◆ **Try it**
Return all lines of the data in which the string "degrees" occurs.

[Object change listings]
○ ○ ○ ○ ○ ○ ○
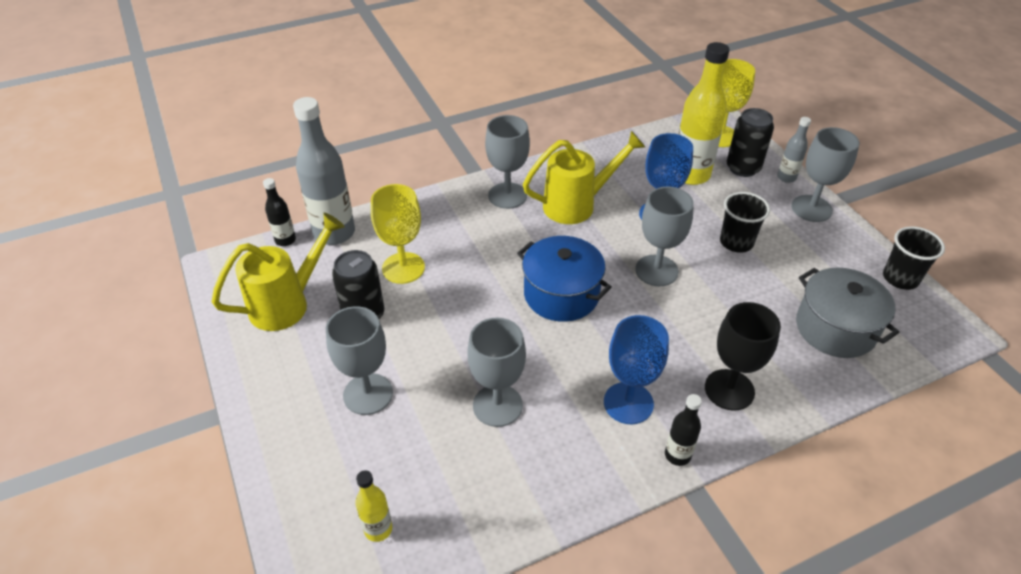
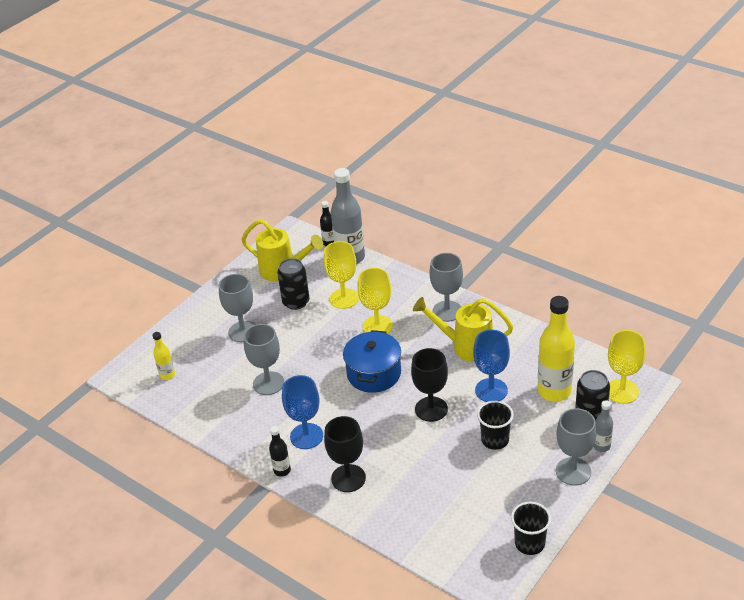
camera: 65 degrees right, 5 degrees down
(481, 259) = (377, 326): none -> yellow goblet
(577, 205) = (466, 346): yellow watering can -> yellow watering can turned 150 degrees clockwise
(656, 270) = (431, 409): grey goblet -> black goblet
(835, 328) = (444, 517): grey pot -> none

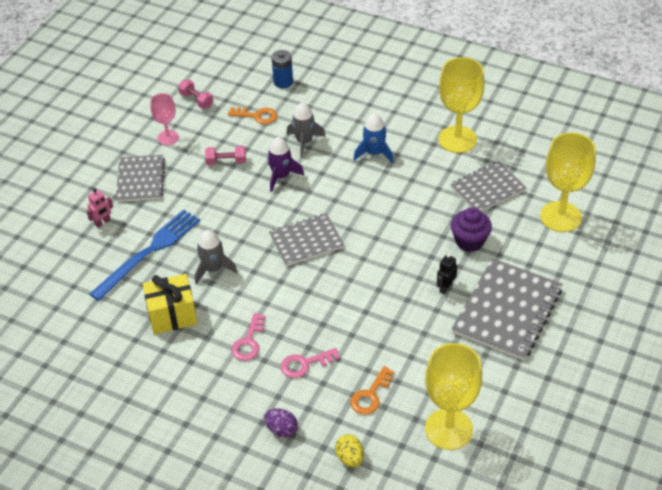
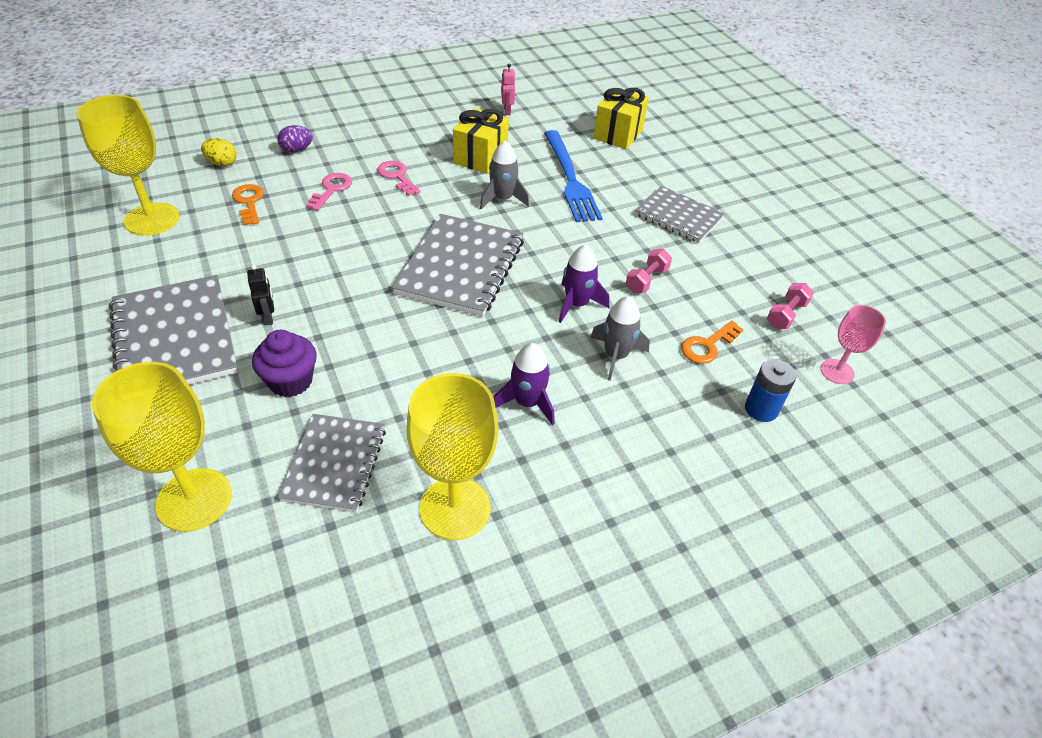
camera: 125 degrees right, 0 degrees up
(54, 263) = (618, 134): none -> yellow gift
(103, 222) = (640, 173): pink robot -> pink robot (507, 111)
(168, 137) = (732, 262): pink goblet -> pink goblet (837, 371)
(196, 100) = (786, 315): pink dumbbell -> pink dumbbell turned 45 degrees counterclockwise
(306, 241) = (460, 267): grey notebook -> grey notebook, size x1.54
(374, 153) = (527, 402): blue rocket -> purple rocket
○ ○ ○ ○ ○ ○ ○
◆ **Result**
camera: 65 degrees right, 5 degrees down
(577, 205) = (466, 346): yellow watering can -> yellow watering can turned 150 degrees clockwise
camera: 125 degrees right, 0 degrees up
(196, 100) = (786, 315): pink dumbbell -> pink dumbbell turned 45 degrees counterclockwise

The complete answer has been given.